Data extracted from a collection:
◆ ◆ ◆ ◆ ◆ ◆ ◆

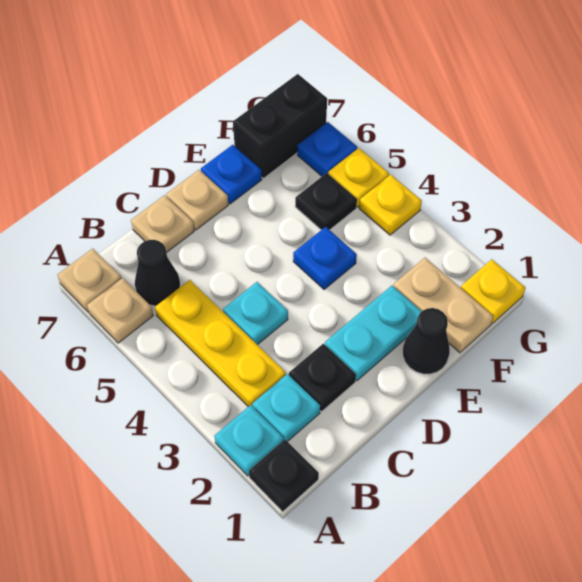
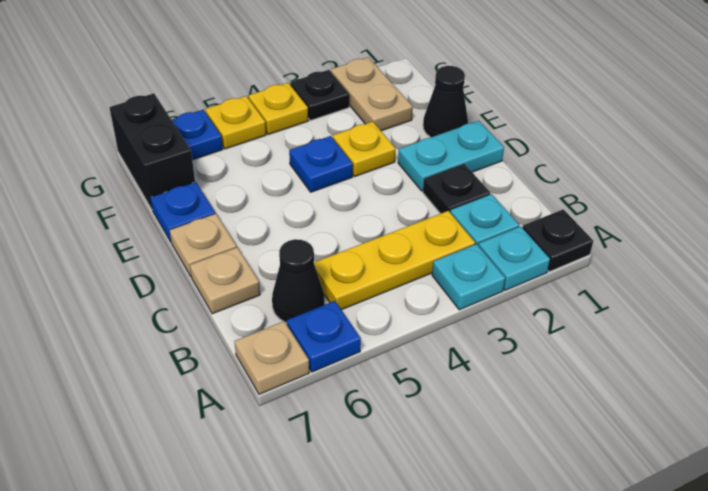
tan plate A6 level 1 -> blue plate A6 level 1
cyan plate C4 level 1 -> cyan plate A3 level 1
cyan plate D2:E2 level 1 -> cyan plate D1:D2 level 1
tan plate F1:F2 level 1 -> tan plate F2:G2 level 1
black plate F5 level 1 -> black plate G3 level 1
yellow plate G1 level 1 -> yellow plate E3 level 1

◆ ◆ ◆ ◆ ◆ ◆ ◆

Problem statement:
Lines from the one containing "black plate F5" through the end of the entries above must be copied exactly; include both ends and no other lines.

Written solution:
black plate F5 level 1 -> black plate G3 level 1
yellow plate G1 level 1 -> yellow plate E3 level 1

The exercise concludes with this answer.